▶ _What to produce_
Please write out exactly the lines of the data below from the line holding "purple bell [214,159,275,252]" through the line holding "purple soap dispenser [343,84,364,132]", and leave out the rest.

▶ _Dataset_
----

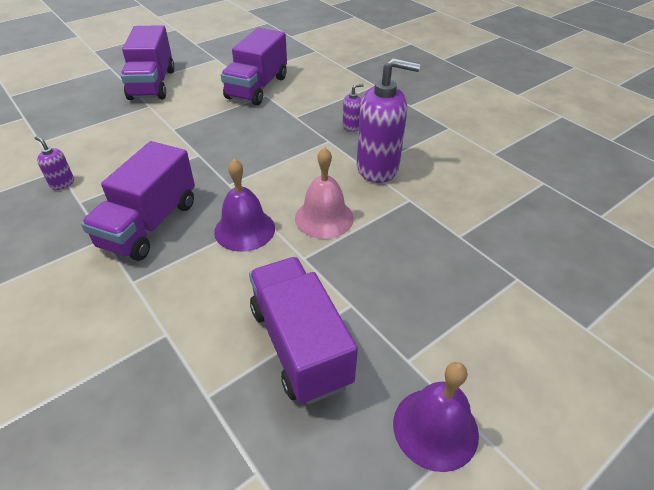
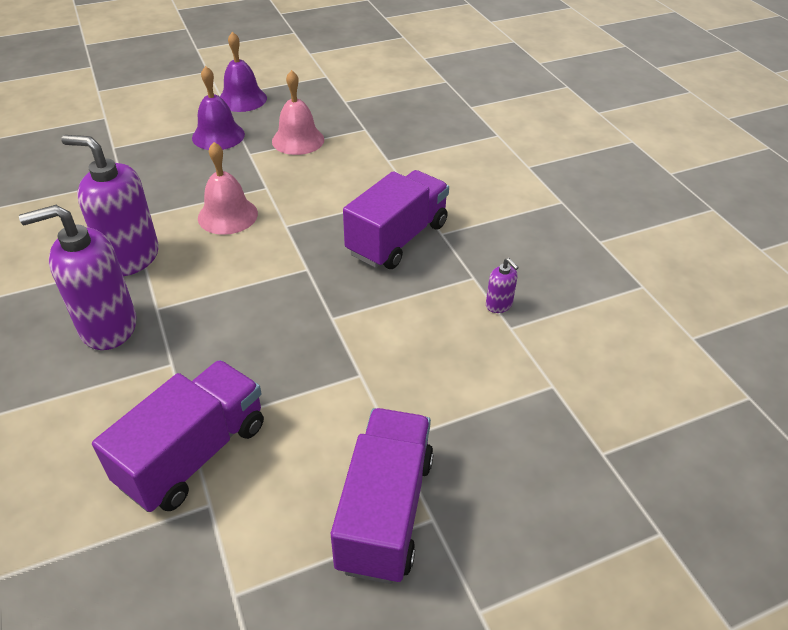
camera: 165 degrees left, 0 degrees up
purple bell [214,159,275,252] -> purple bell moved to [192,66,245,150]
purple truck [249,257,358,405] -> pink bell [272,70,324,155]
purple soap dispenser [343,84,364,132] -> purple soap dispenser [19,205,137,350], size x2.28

----

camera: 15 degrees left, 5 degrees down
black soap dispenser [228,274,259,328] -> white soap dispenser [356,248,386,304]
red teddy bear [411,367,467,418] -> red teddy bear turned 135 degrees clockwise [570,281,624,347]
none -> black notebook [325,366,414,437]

----

▶ _Answer to this problem_
purple bell [214,159,275,252] -> purple bell moved to [192,66,245,150]
purple truck [249,257,358,405] -> pink bell [272,70,324,155]
purple soap dispenser [343,84,364,132] -> purple soap dispenser [19,205,137,350], size x2.28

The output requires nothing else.